- **Aim**: Repeat everything in the material below from the line containing "The width and" down to the line containing "farmyard is located", both lines included, leaving out the pictures.

- **Excerpted records**:

————

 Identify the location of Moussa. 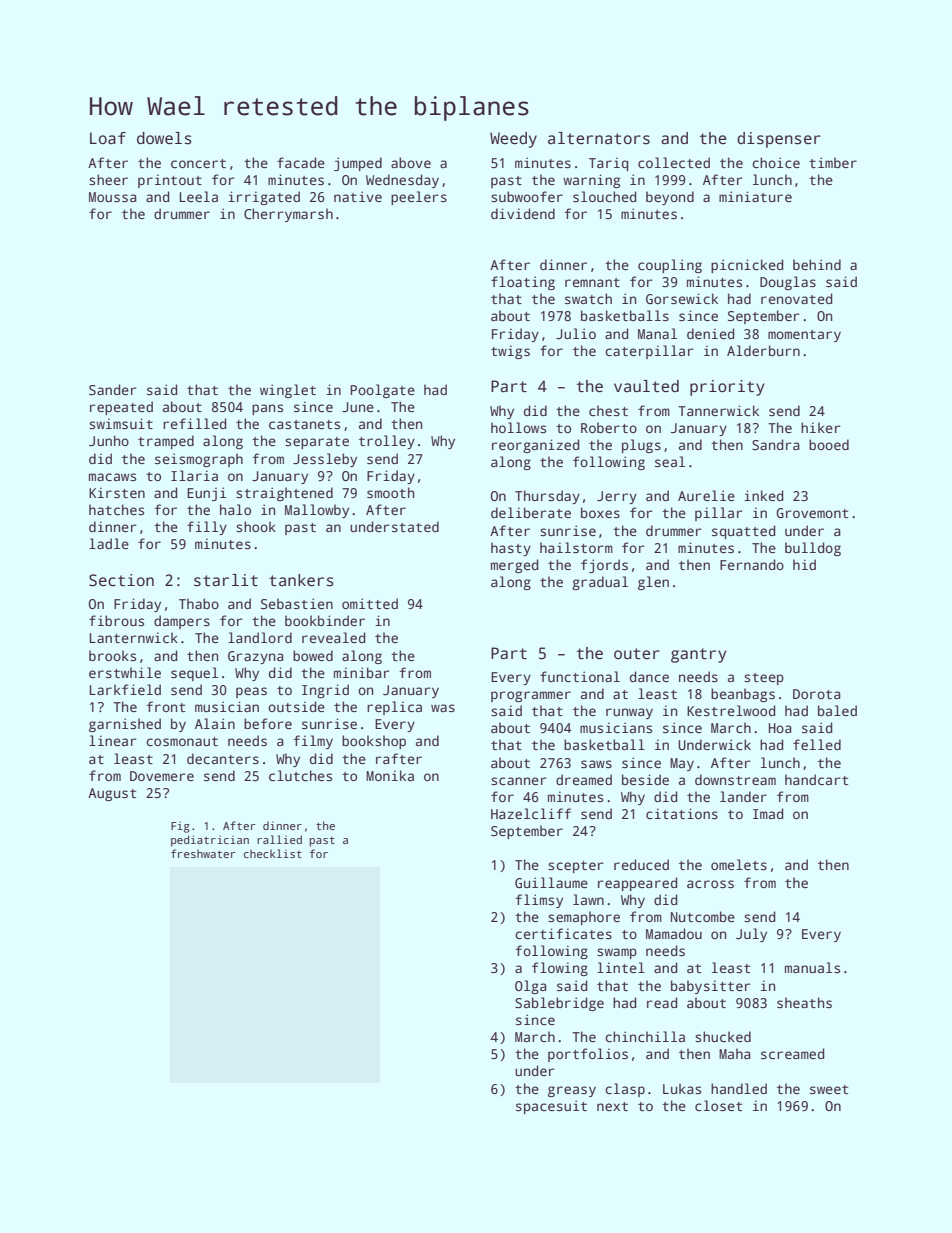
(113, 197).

————

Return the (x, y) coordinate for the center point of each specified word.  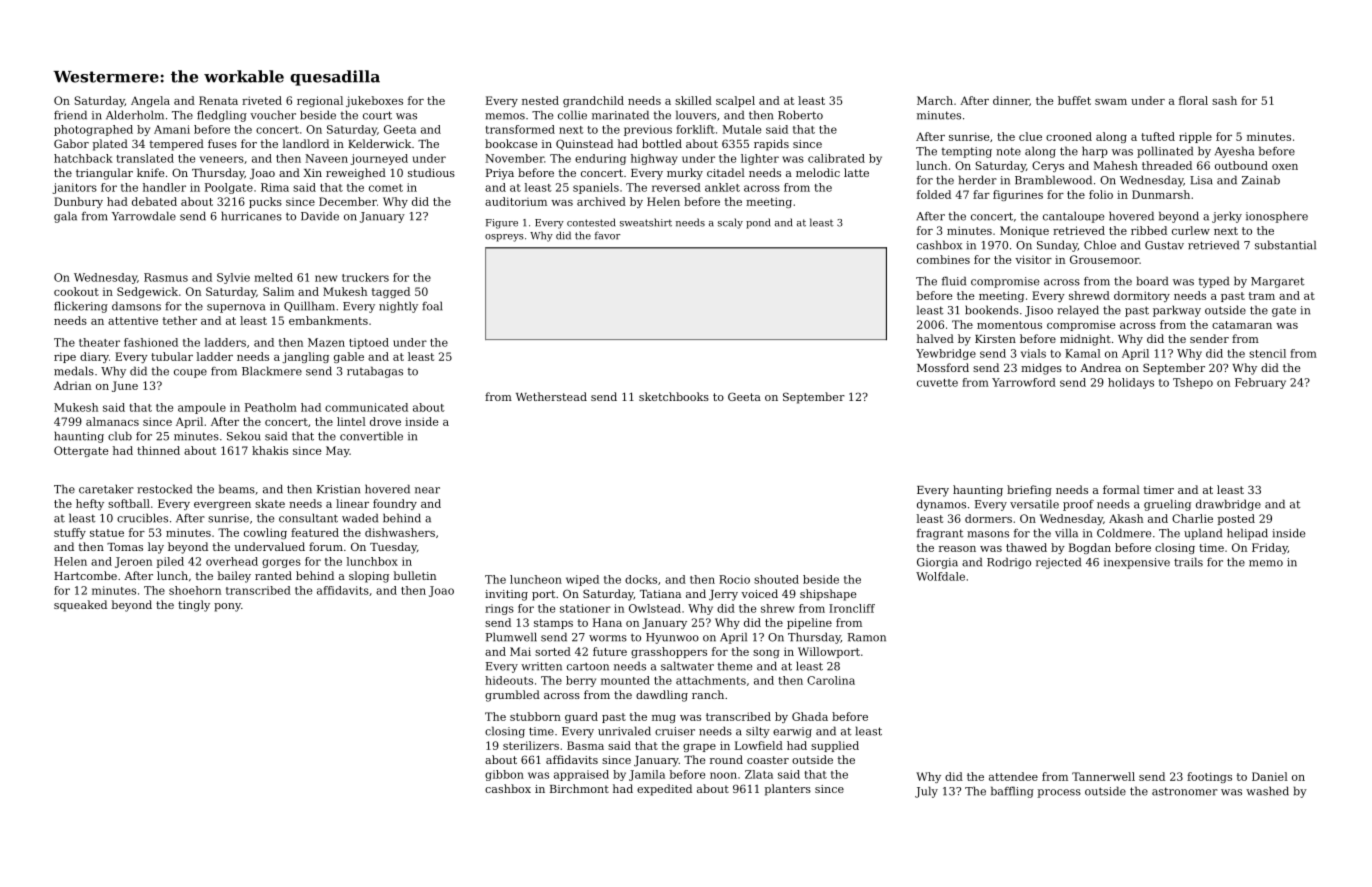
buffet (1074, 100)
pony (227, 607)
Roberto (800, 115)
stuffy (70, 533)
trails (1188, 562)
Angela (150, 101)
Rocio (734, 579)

————

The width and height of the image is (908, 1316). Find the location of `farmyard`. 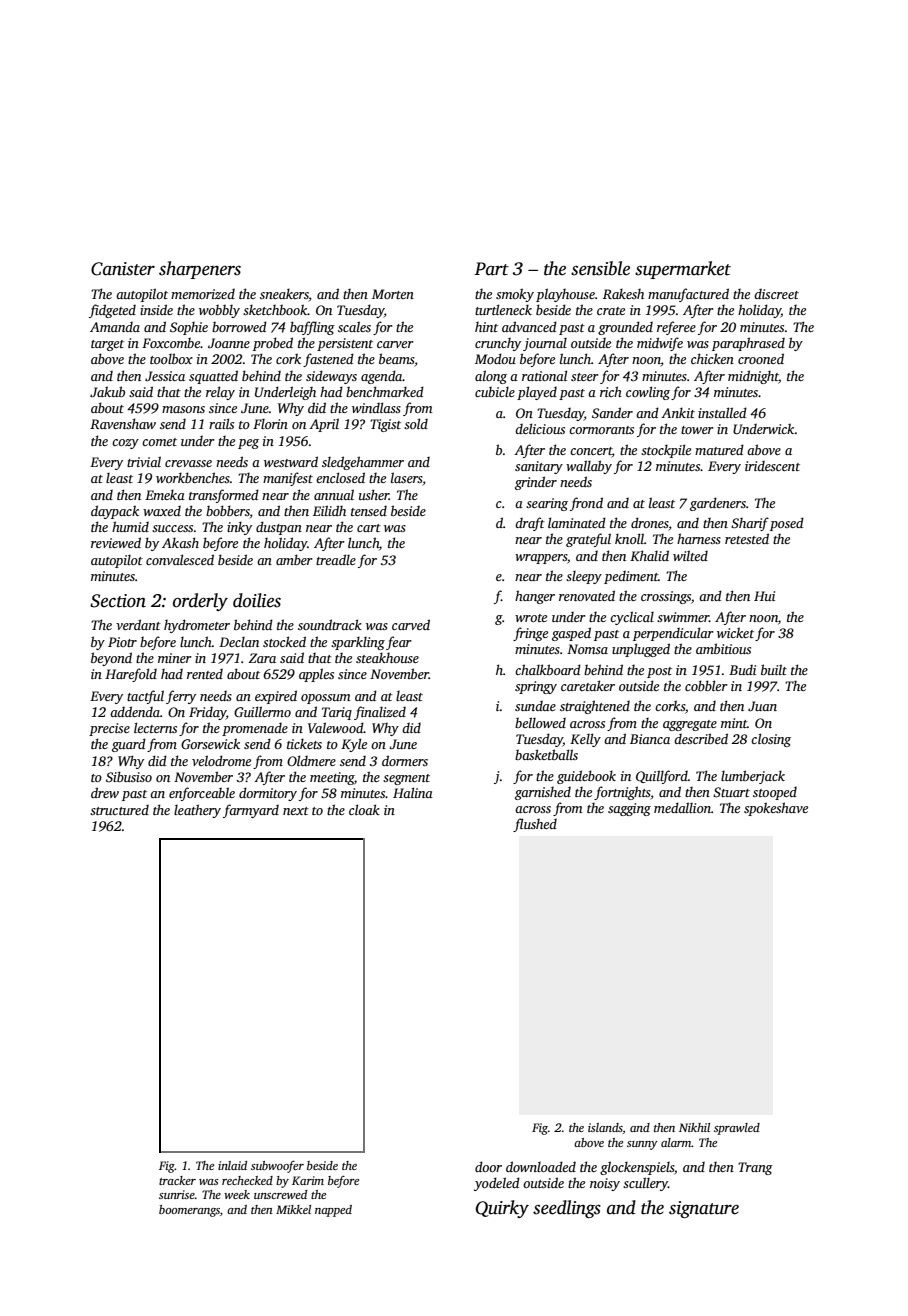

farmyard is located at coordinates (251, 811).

————

- **Answer below**:
The width and height of the image is (908, 1316). Find the location of `farmyard`. 

farmyard is located at coordinates (251, 811).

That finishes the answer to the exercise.